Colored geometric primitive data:
* * * *

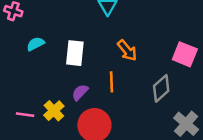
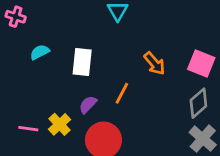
orange arrow: (127, 50) -> (154, 63), moved
orange line: (111, 82) -> (122, 93), turned 30
gray diamond: (161, 88) -> (198, 103), moved

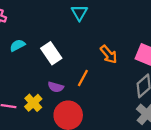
white rectangle: (82, 62) -> (51, 53), turned -40
purple semicircle: (88, 105) -> (56, 87), turned -119

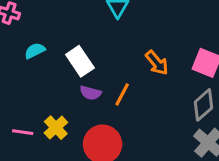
purple semicircle: (56, 87) -> (90, 93), moved

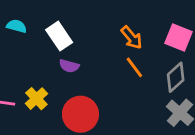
cyan semicircle: (35, 51) -> (17, 26), turned 42
orange line: (122, 94) -> (134, 67), moved, turned -65

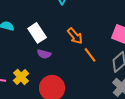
orange arrow: (132, 38) -> (75, 36), moved

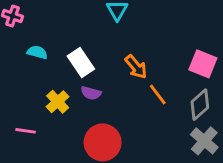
yellow cross: (21, 77) -> (58, 102), moved

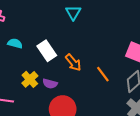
orange arrow: (136, 67) -> (73, 62), moved
purple semicircle: (91, 93) -> (50, 84), moved

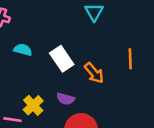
orange line: (103, 74) -> (130, 59), moved, turned 35
yellow cross: (30, 79) -> (33, 105), moved

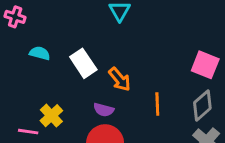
orange line: (130, 59) -> (157, 104), moved
purple semicircle: (66, 99) -> (104, 110), moved

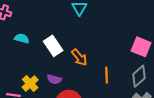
purple semicircle: (104, 110) -> (54, 79), moved

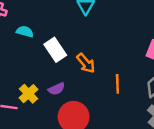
cyan semicircle: (22, 38) -> (25, 32), moved
purple semicircle: (54, 79) -> (57, 89), turned -40

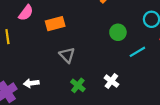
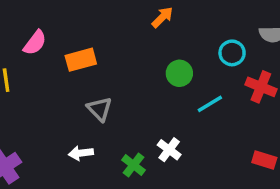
white arrow: (31, 83) -> (81, 153), moved
green cross: (78, 85) -> (133, 165), moved

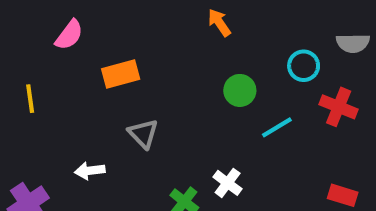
orange arrow: (162, 17) -> (219, 23), turned -80
pink semicircle: (35, 43) -> (69, 35), moved
white arrow: (81, 153) -> (90, 171), moved

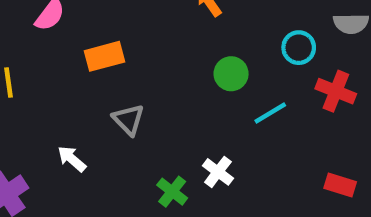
white arrow: (90, 171) -> (72, 159), turned 48

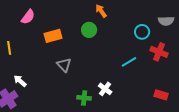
green circle: (231, 74) -> (89, 30), moved
white arrow: (72, 159) -> (20, 81), moved
green cross: (172, 192) -> (84, 98), turned -32

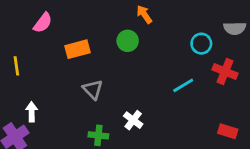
white arrow: (20, 81) -> (32, 112), turned 48
white cross: (105, 89) -> (133, 120), moved
green cross: (84, 98) -> (98, 135), moved

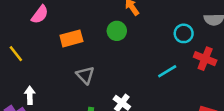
yellow line: (16, 66) -> (16, 54), turned -30

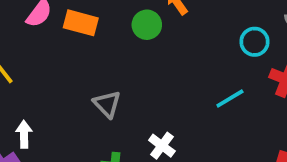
green circle: (117, 31) -> (147, 25), moved
orange rectangle: (71, 38) -> (81, 23), moved, turned 30

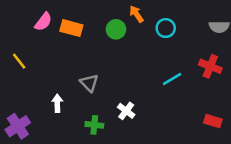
cyan circle: (255, 42) -> (166, 28), moved
white arrow: (24, 134) -> (57, 103), moved

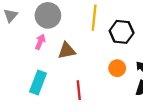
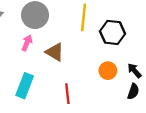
brown triangle: (67, 51) -> (55, 52), turned 42

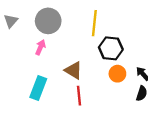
black hexagon: (112, 32) -> (111, 48), moved
brown triangle: (55, 52) -> (73, 70), moved

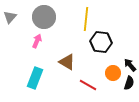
orange circle: (117, 74) -> (113, 73), moved
red line: (79, 96) -> (88, 85), moved, turned -54

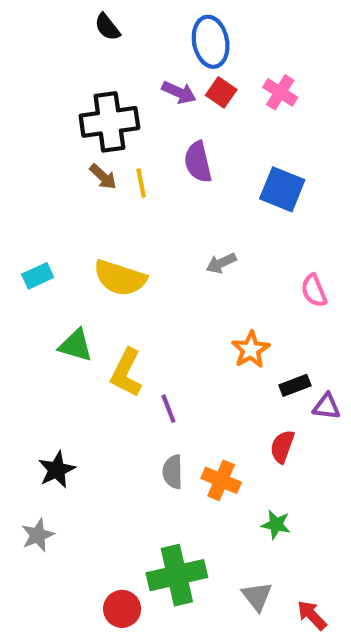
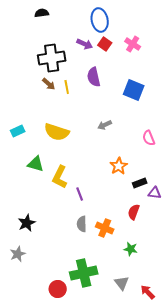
black semicircle: (107, 27) -> (42, 13), moved, turned 120

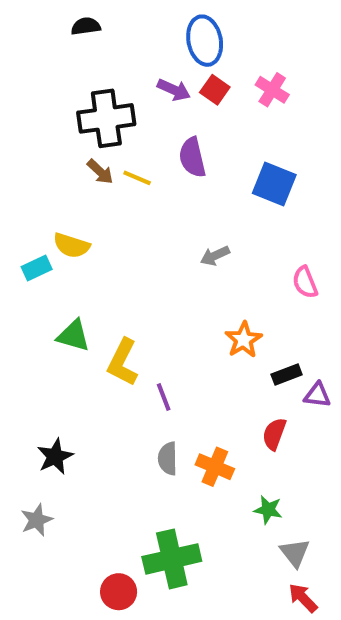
yellow line: (67, 87) -> (137, 178), turned -56
yellow semicircle: (57, 132) -> (71, 245), moved, size x0.7
gray triangle: (122, 283) -> (295, 553), moved

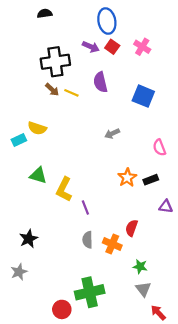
black rectangle: (287, 375) -> (151, 180), moved
red semicircle: (274, 434) -> (132, 228), moved
gray triangle: (295, 553) -> (143, 289), moved

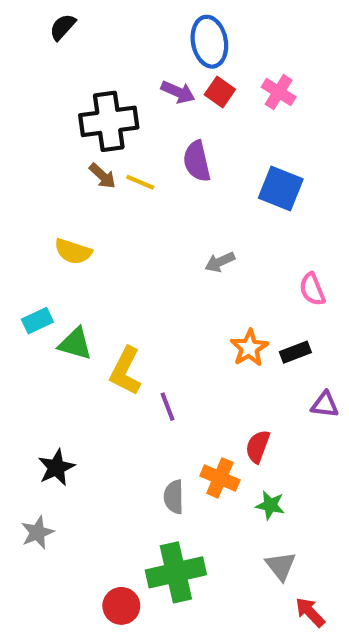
black semicircle: (45, 14) -> (63, 27), moved, turned -40
cyan rectangle: (19, 140) -> (37, 321), moved
gray semicircle: (88, 240) -> (174, 497), moved
green star: (140, 267) -> (270, 505), moved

* * * *

### Exercise brief
Set down the records above exactly as written, beginning with the first line and ending with the line that contains "cyan semicircle: (35, 51)", and do not include pictures.

### Answer to this exercise
orange arrow: (127, 50) -> (154, 63), moved
orange line: (111, 82) -> (122, 93), turned 30
gray diamond: (161, 88) -> (198, 103), moved

white rectangle: (82, 62) -> (51, 53), turned -40
purple semicircle: (88, 105) -> (56, 87), turned -119

purple semicircle: (56, 87) -> (90, 93), moved

cyan semicircle: (35, 51) -> (17, 26), turned 42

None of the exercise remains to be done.